▶ WHAT YOU WILL DO
Restate the data below word for word. Leave the images out.

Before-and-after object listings
▬▬▬▬▬▬

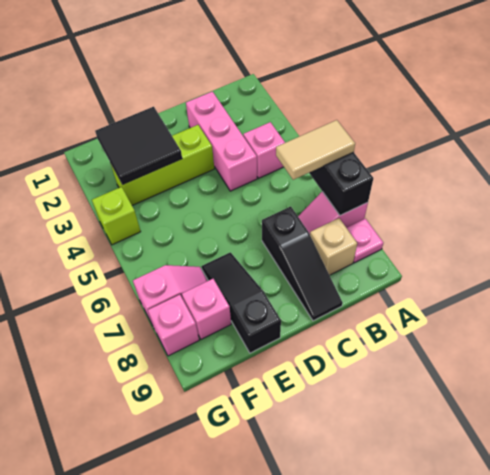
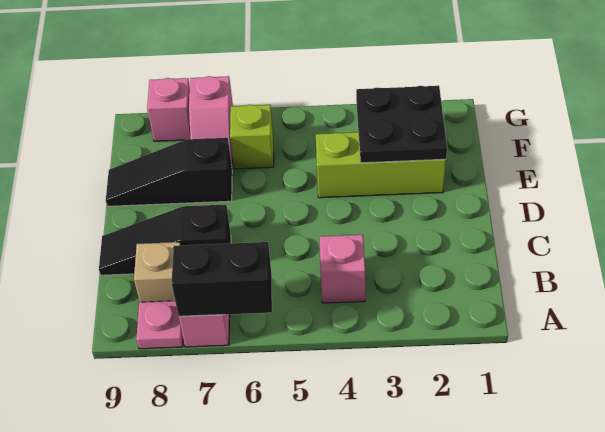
tan tile A6:B6 level 3 -> none
pink brick C2:C4 level 1 -> none
lime brick D3:F3 level 1 -> lime brick E2:E4 level 1
black tile E2:F3 level 2 -> black plate E2:F3 level 2
black slope E7:E9 level 1 top 9 -> black slope E7:E9 level 1 top 7
pink brick F8 level 1 -> none
lime brick G4 level 1 -> lime brick F6 level 1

▬▬▬▬▬▬

▶ RESPONSE TO THE TASK
tan tile A6:B6 level 3 -> none
pink brick C2:C4 level 1 -> none
lime brick D3:F3 level 1 -> lime brick E2:E4 level 1
black tile E2:F3 level 2 -> black plate E2:F3 level 2
black slope E7:E9 level 1 top 9 -> black slope E7:E9 level 1 top 7
pink brick F8 level 1 -> none
lime brick G4 level 1 -> lime brick F6 level 1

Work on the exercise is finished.